begin MATERIAL SHOWN

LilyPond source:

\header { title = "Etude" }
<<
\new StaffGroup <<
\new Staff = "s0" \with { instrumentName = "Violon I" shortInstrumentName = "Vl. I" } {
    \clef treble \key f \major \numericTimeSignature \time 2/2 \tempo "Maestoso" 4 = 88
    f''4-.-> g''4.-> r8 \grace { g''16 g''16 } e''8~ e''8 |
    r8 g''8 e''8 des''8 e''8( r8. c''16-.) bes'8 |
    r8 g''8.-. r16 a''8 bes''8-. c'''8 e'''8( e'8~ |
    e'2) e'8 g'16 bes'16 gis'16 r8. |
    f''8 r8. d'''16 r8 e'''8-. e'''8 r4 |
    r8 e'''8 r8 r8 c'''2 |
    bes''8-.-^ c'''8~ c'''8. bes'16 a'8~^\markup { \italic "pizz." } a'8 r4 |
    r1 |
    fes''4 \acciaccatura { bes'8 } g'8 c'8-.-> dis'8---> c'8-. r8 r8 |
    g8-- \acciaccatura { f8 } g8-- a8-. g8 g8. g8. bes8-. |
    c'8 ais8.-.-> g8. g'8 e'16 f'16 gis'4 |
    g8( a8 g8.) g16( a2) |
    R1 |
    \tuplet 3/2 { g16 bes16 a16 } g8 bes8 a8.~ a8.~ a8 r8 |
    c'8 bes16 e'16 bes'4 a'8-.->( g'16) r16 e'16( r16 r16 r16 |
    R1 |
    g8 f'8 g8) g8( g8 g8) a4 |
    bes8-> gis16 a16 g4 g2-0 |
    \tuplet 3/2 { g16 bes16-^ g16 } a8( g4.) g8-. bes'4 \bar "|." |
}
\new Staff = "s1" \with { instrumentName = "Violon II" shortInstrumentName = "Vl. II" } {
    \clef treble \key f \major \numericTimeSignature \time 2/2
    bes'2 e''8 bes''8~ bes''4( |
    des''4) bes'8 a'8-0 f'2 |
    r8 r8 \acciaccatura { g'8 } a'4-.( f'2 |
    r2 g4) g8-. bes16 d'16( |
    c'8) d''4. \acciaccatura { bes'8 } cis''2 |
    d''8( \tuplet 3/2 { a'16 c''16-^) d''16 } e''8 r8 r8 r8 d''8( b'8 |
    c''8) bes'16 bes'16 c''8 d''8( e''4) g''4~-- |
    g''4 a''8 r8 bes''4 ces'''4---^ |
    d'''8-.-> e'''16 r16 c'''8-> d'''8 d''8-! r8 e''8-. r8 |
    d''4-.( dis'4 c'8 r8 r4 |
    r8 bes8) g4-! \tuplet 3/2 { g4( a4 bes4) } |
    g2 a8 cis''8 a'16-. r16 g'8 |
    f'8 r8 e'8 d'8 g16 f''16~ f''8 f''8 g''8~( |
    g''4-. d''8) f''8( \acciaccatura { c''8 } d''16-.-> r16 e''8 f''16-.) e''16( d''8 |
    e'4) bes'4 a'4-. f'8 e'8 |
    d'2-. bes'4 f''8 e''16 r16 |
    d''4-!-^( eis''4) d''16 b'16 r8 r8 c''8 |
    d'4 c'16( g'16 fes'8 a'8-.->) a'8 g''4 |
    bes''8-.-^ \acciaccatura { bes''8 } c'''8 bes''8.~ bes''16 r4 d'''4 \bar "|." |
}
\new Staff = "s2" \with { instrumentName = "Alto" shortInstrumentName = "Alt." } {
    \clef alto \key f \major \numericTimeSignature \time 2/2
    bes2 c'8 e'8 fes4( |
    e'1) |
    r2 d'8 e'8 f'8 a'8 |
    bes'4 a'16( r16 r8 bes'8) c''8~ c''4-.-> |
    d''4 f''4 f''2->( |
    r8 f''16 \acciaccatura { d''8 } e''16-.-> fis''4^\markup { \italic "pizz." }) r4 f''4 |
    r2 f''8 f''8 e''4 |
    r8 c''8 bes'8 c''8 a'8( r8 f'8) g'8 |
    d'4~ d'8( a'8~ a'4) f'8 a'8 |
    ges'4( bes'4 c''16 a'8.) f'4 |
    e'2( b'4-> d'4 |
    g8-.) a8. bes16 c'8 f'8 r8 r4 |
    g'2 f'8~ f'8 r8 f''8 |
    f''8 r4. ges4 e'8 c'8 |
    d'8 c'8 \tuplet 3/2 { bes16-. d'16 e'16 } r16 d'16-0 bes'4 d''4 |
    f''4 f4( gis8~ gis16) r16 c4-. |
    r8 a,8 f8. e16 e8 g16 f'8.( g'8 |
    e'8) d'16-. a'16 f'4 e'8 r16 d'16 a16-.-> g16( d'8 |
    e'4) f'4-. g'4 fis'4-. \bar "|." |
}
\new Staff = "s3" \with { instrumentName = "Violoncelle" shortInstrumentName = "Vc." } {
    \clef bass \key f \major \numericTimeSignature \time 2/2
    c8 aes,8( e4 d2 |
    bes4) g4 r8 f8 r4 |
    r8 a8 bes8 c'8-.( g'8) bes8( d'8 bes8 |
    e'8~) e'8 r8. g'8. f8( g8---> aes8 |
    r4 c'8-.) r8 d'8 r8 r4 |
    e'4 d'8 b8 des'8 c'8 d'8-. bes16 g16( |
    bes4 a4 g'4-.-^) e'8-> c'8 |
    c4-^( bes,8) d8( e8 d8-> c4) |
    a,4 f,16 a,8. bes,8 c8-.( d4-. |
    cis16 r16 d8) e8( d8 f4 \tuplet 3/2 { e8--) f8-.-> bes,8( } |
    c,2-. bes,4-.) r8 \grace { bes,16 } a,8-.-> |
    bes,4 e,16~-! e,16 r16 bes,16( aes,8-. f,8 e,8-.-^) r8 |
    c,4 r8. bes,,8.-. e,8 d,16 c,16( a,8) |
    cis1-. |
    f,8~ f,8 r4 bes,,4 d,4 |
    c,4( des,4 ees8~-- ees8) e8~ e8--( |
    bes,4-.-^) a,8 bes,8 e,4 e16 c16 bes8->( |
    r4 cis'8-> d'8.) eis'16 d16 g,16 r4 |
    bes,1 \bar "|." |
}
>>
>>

end MATERIAL SHOWN

[EXERCISE DETAILS] Count the lines in the LilyPond source above that contain the string "grace". Reply with the number alone.

[ANSWER TO THE PROBLEM] 2